== Segment start ==

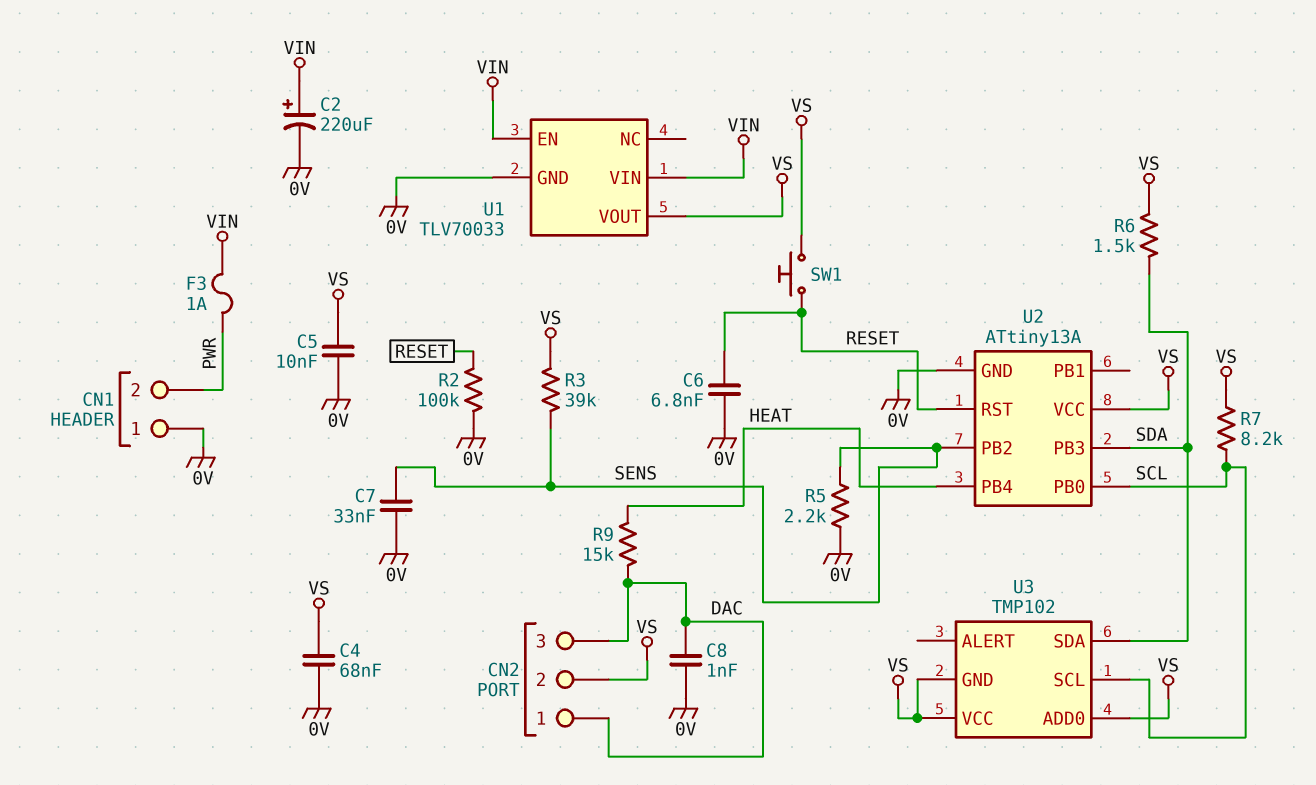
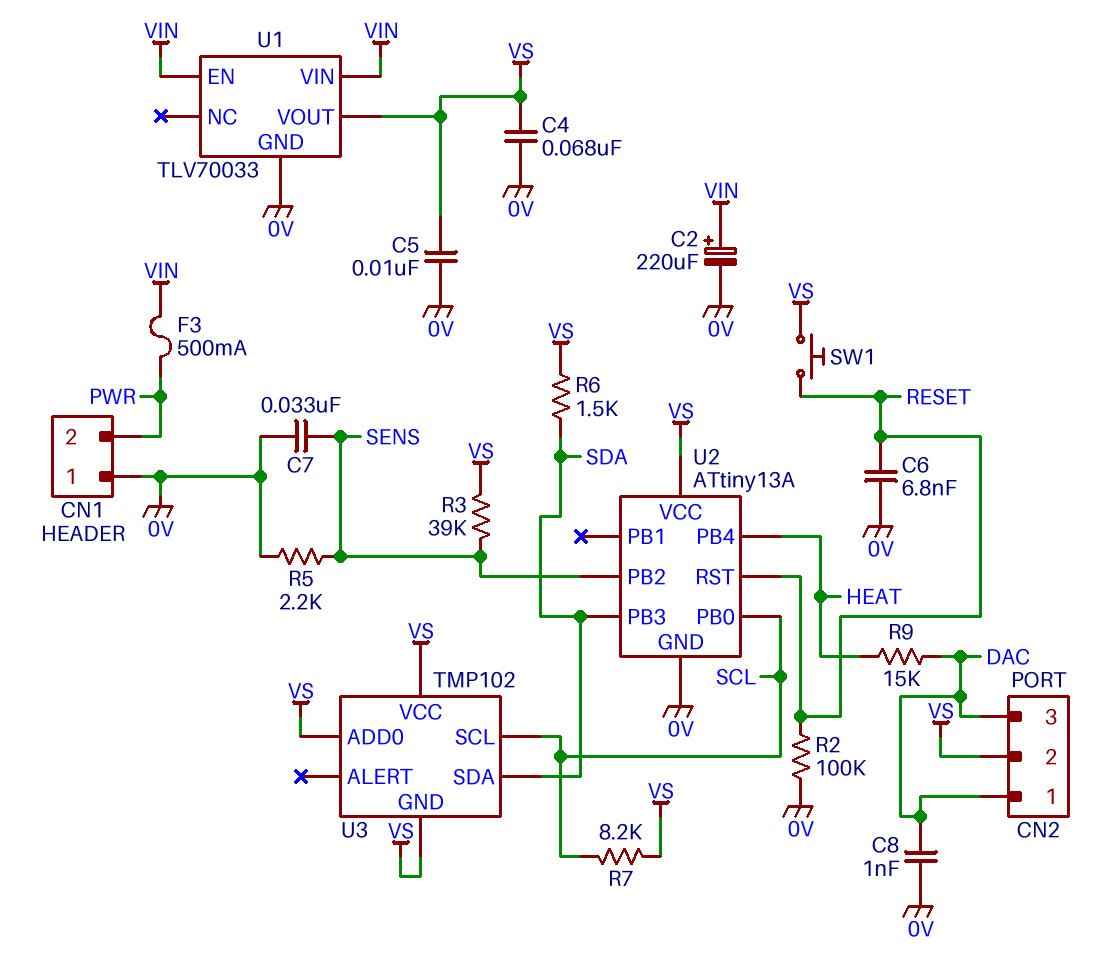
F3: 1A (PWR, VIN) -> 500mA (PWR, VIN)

== Segment end ==
== Segment start ==

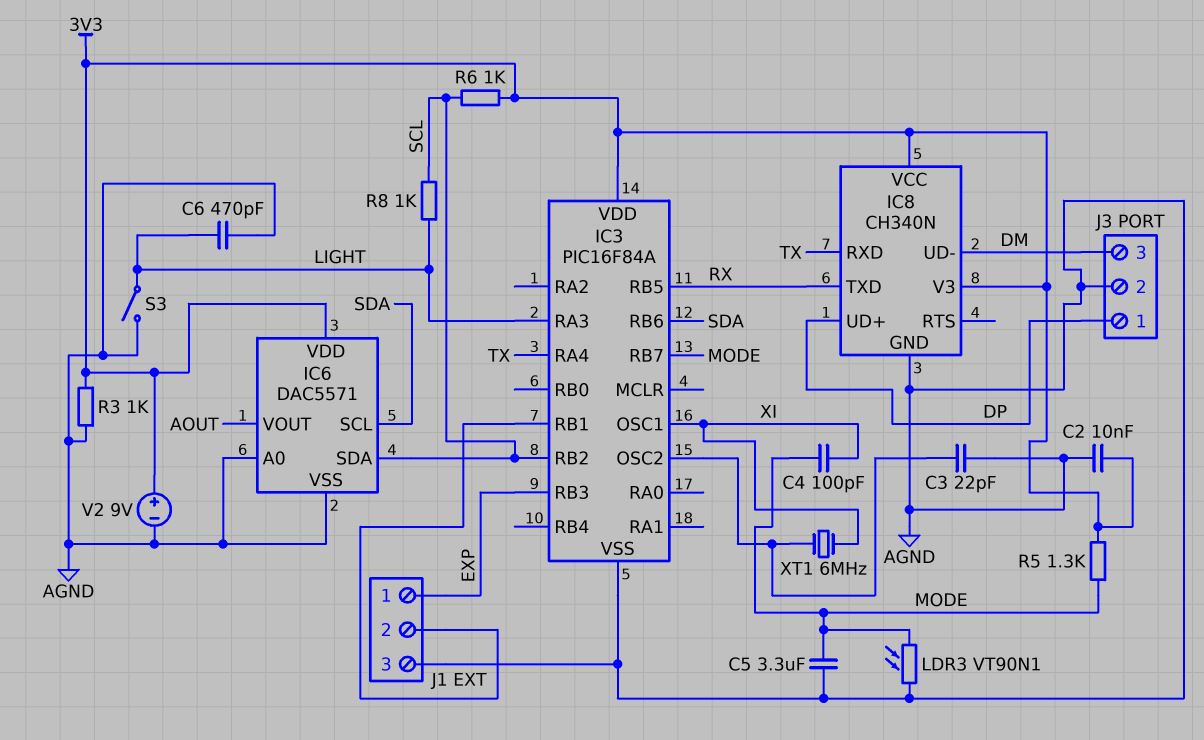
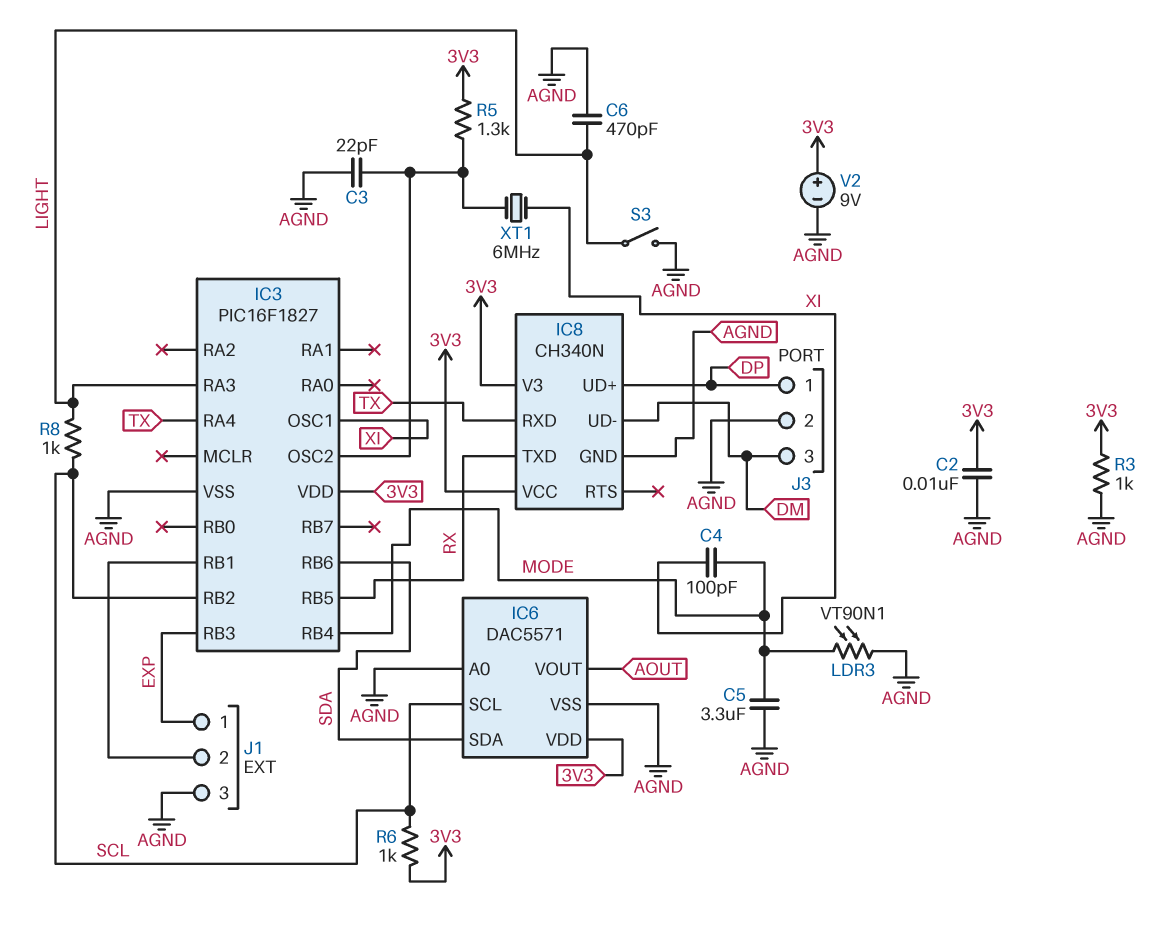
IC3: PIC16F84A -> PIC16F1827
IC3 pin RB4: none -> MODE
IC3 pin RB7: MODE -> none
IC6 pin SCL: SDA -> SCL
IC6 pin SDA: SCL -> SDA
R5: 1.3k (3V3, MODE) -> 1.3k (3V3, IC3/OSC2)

== Segment end ==
== Segment start ==

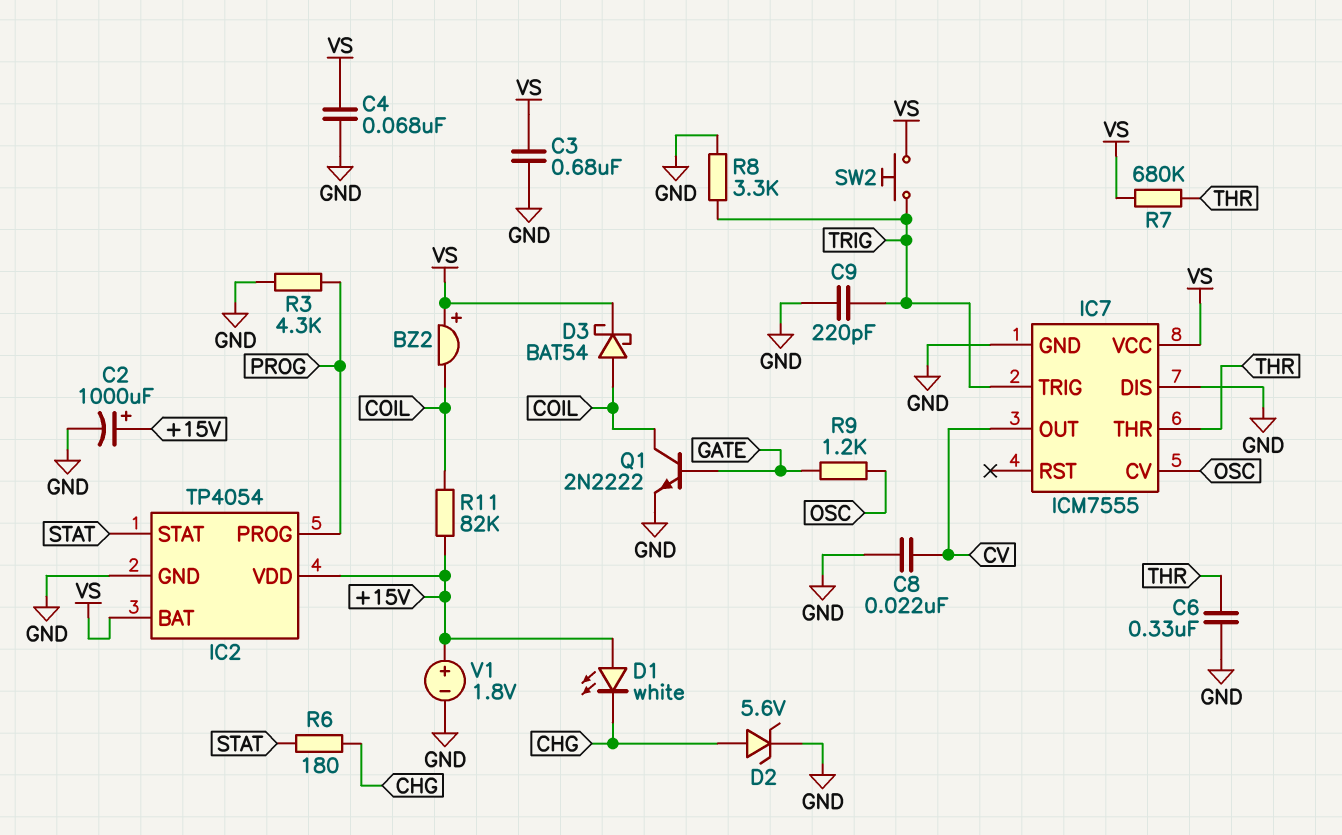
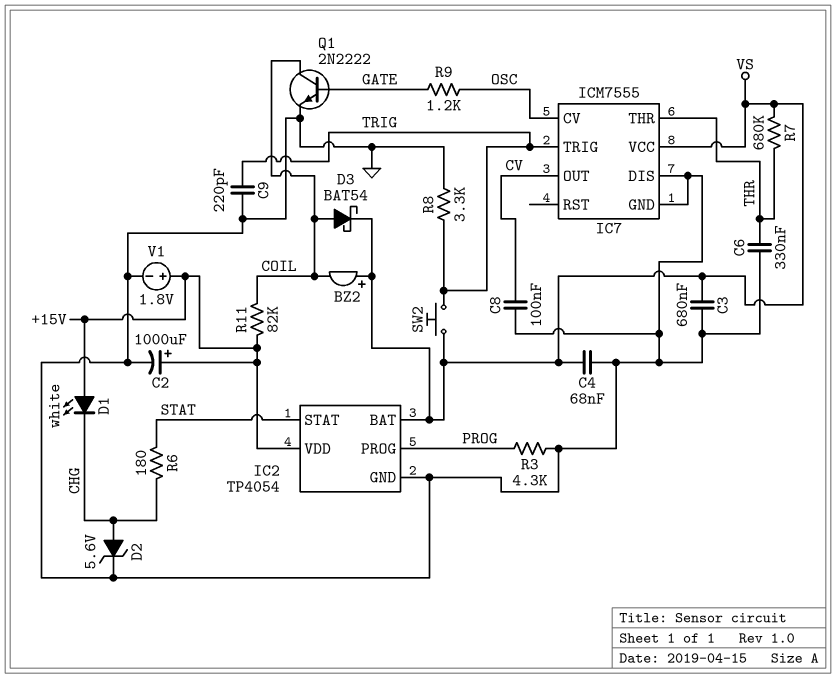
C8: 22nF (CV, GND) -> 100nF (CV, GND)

== Segment end ==

• [PROBLEM TO WORK ON]
Transcribe each line of the data above, unaltered, from the one where "IC3: PIC16F84A -> PIC16F1827" appears to the one where "R5: 1.3k (3V3, MODE) -> 1.3k (3V3, IC3/OSC2)" appears, inclusive of both.

• [TASK RESULT]
IC3: PIC16F84A -> PIC16F1827
IC3 pin RB4: none -> MODE
IC3 pin RB7: MODE -> none
IC6 pin SCL: SDA -> SCL
IC6 pin SDA: SCL -> SDA
R5: 1.3k (3V3, MODE) -> 1.3k (3V3, IC3/OSC2)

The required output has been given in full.